┌──

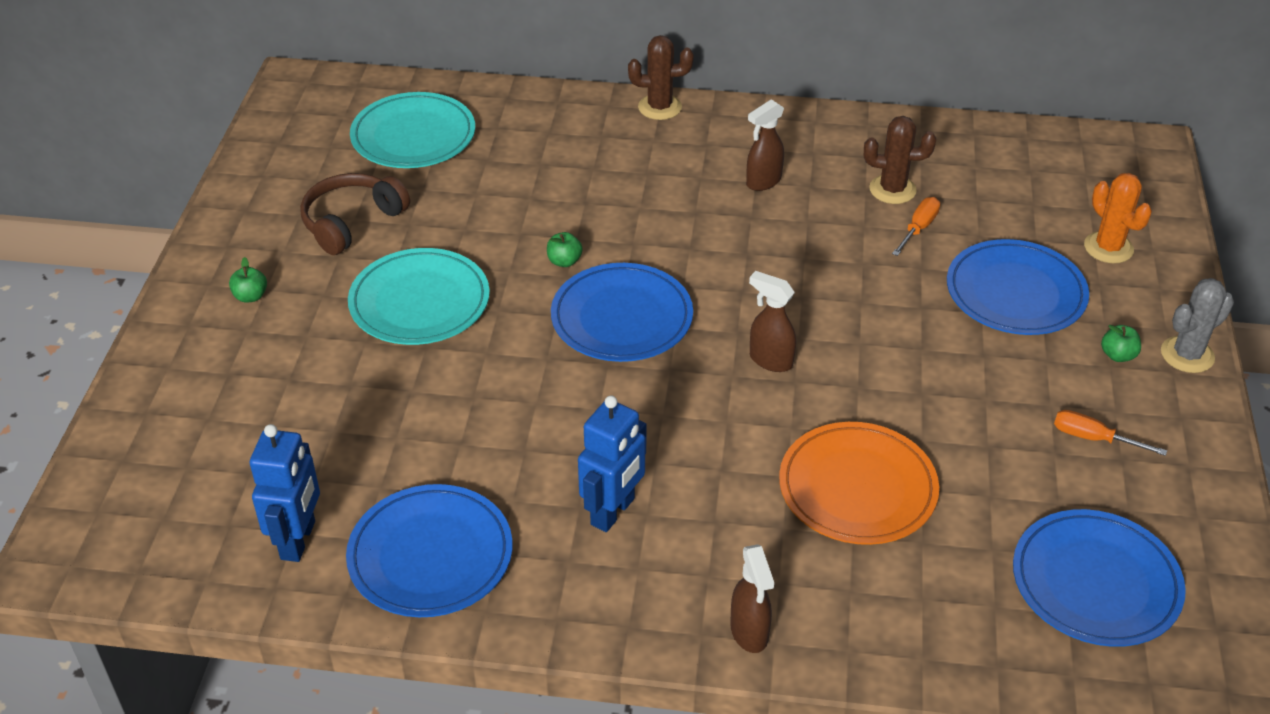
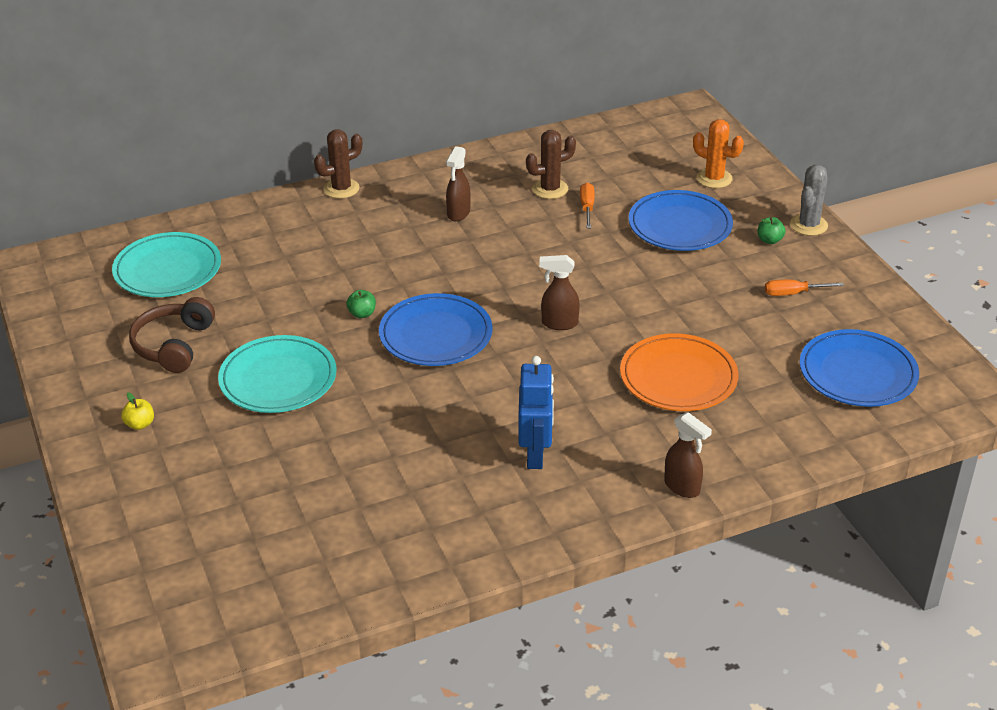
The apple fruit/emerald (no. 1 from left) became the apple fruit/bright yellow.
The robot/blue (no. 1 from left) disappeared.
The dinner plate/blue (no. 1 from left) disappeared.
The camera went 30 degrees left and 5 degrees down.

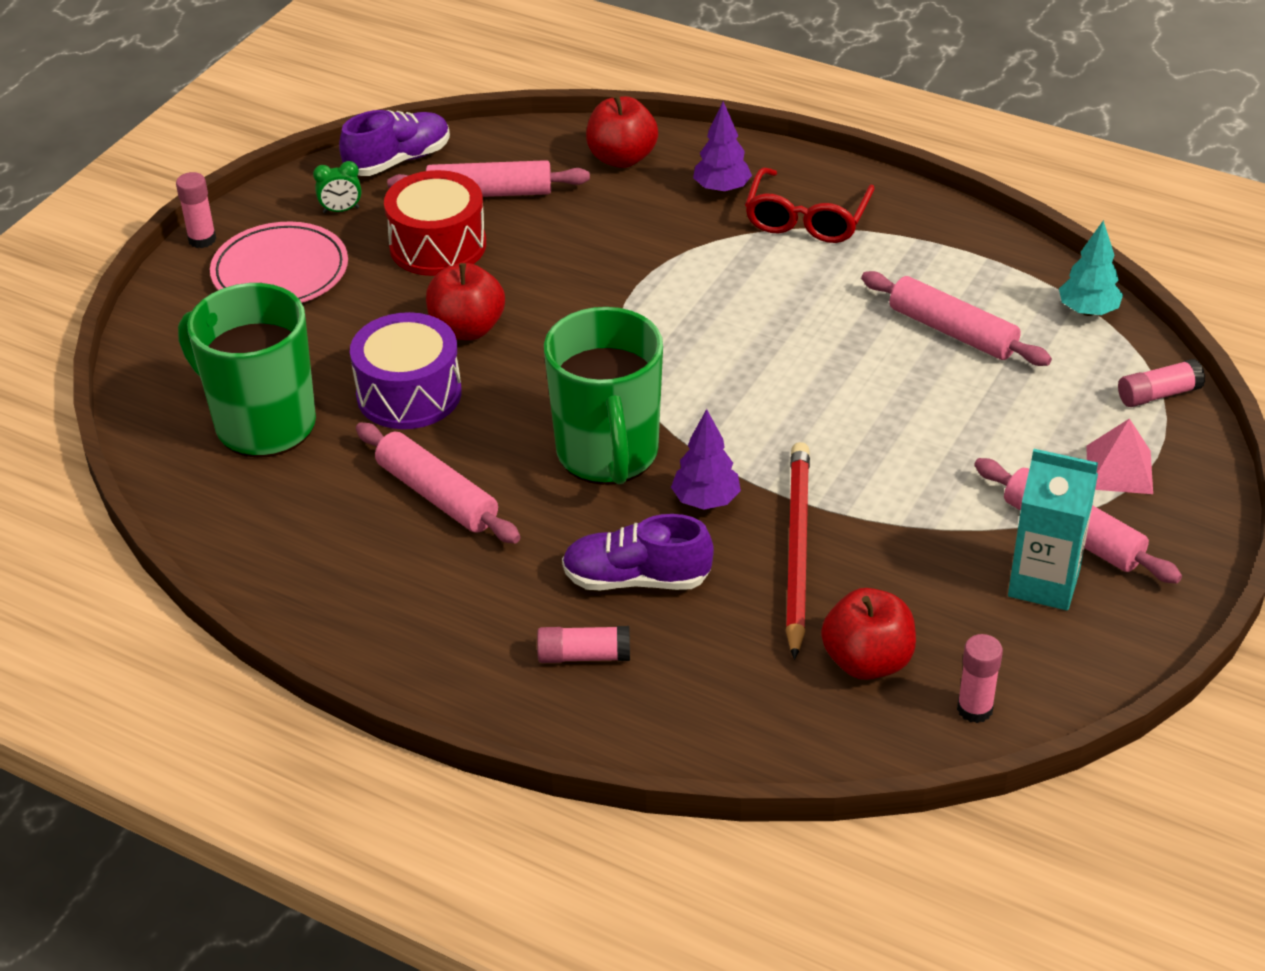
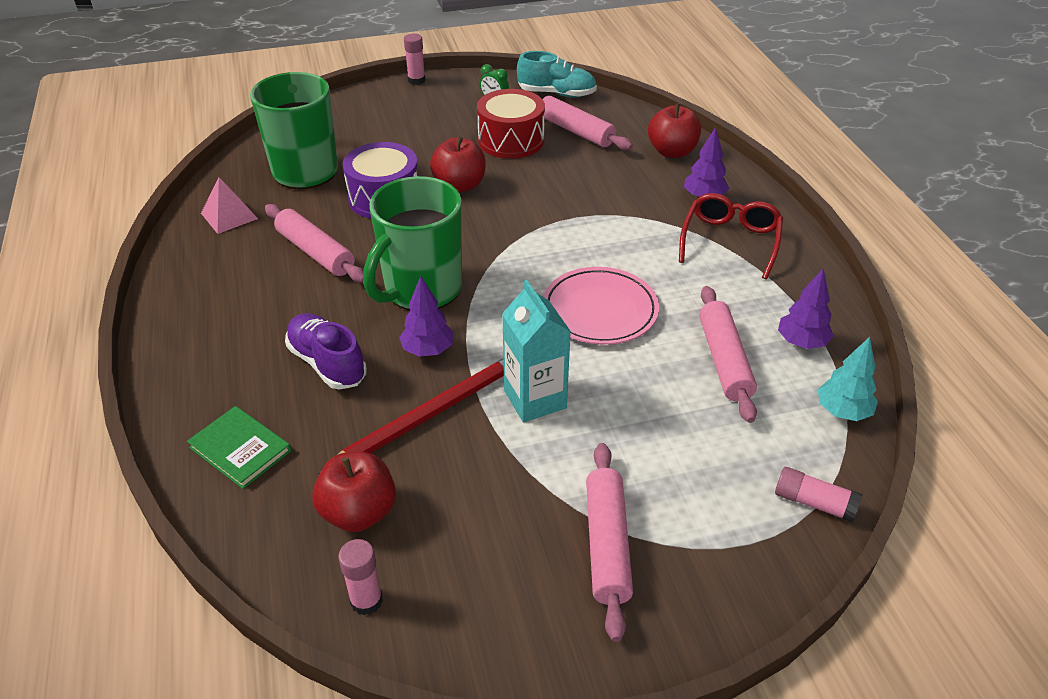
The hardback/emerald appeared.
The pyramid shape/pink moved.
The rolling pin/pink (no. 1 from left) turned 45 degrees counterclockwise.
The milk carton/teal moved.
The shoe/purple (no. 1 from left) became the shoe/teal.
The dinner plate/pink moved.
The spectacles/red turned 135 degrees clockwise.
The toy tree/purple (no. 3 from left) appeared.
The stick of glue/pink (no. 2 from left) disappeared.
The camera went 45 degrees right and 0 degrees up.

└──

_Requirement_. Set the listing above down again exactly, leaving pictures out.

_Task response_.
The apple fruit/emerald (no. 1 from left) became the apple fruit/bright yellow.
The robot/blue (no. 1 from left) disappeared.
The dinner plate/blue (no. 1 from left) disappeared.
The camera went 30 degrees left and 5 degrees down.

The hardback/emerald appeared.
The pyramid shape/pink moved.
The rolling pin/pink (no. 1 from left) turned 45 degrees counterclockwise.
The milk carton/teal moved.
The shoe/purple (no. 1 from left) became the shoe/teal.
The dinner plate/pink moved.
The spectacles/red turned 135 degrees clockwise.
The toy tree/purple (no. 3 from left) appeared.
The stick of glue/pink (no. 2 from left) disappeared.
The camera went 45 degrees right and 0 degrees up.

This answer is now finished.